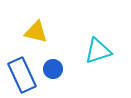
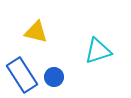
blue circle: moved 1 px right, 8 px down
blue rectangle: rotated 8 degrees counterclockwise
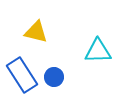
cyan triangle: rotated 16 degrees clockwise
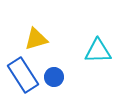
yellow triangle: moved 7 px down; rotated 30 degrees counterclockwise
blue rectangle: moved 1 px right
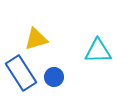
blue rectangle: moved 2 px left, 2 px up
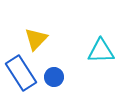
yellow triangle: rotated 30 degrees counterclockwise
cyan triangle: moved 3 px right
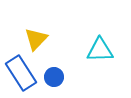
cyan triangle: moved 1 px left, 1 px up
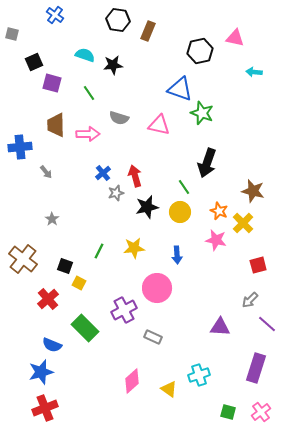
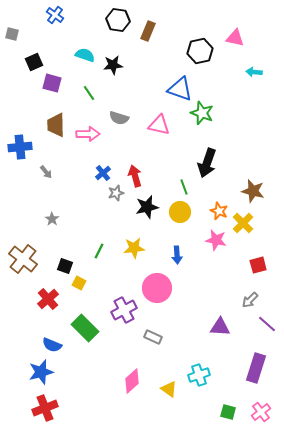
green line at (184, 187): rotated 14 degrees clockwise
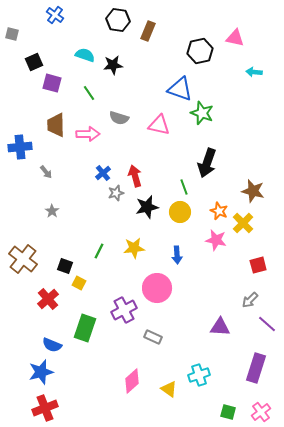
gray star at (52, 219): moved 8 px up
green rectangle at (85, 328): rotated 64 degrees clockwise
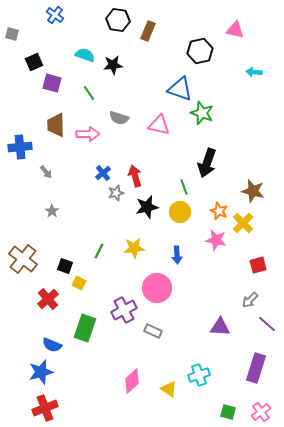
pink triangle at (235, 38): moved 8 px up
gray rectangle at (153, 337): moved 6 px up
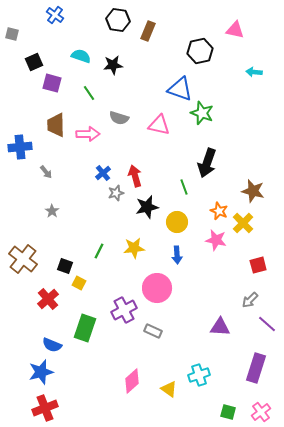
cyan semicircle at (85, 55): moved 4 px left, 1 px down
yellow circle at (180, 212): moved 3 px left, 10 px down
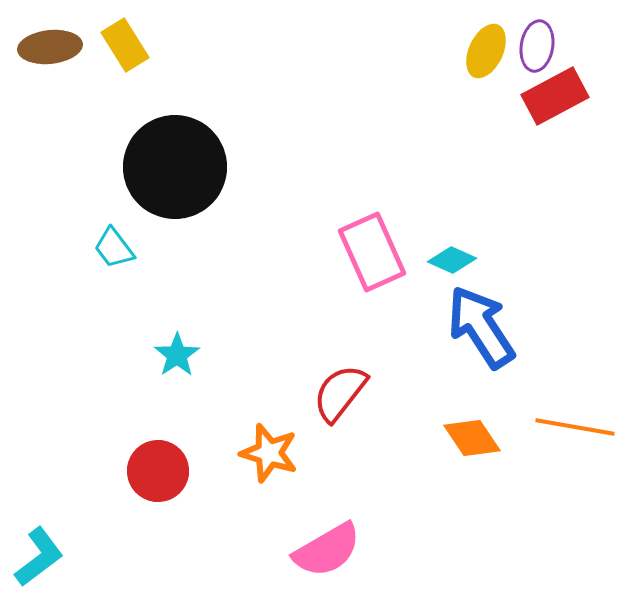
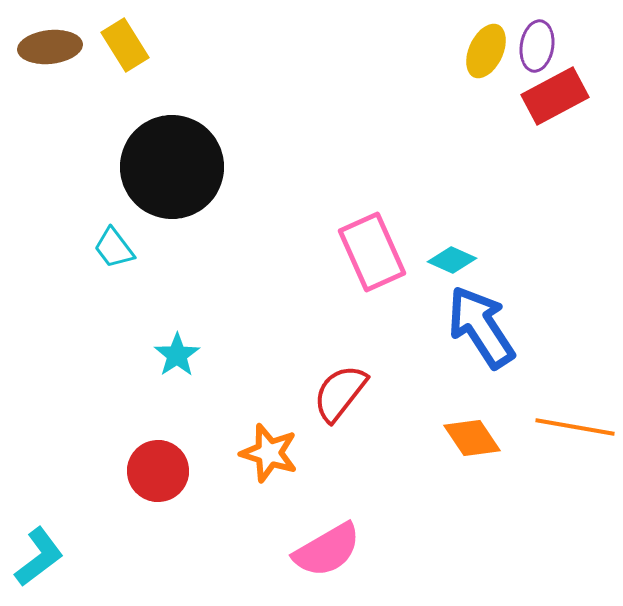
black circle: moved 3 px left
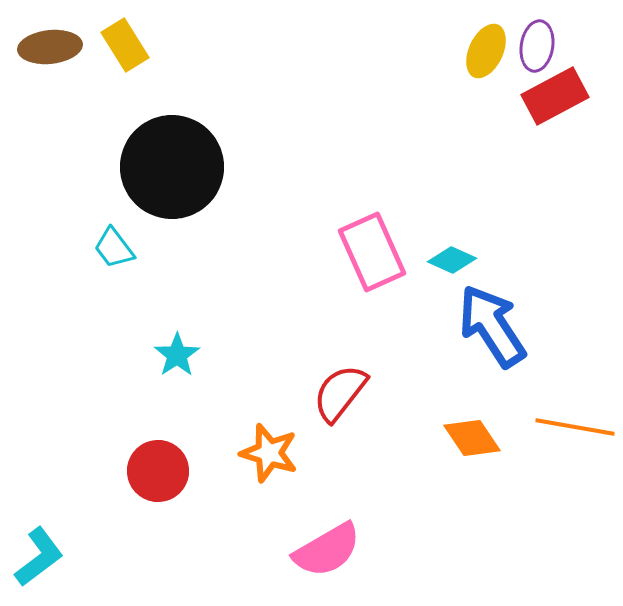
blue arrow: moved 11 px right, 1 px up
════════════════════
= What you need to do =
Return every line in the entries that contains the word "rectangle", copying each line in full. Treat the match as case-sensitive.

= Exercise answer =
blue rectangle: rotated 8 degrees counterclockwise
blue rectangle: moved 1 px right
blue rectangle: moved 2 px left, 2 px up
green rectangle at (85, 328): rotated 64 degrees clockwise
gray rectangle at (153, 337): moved 6 px up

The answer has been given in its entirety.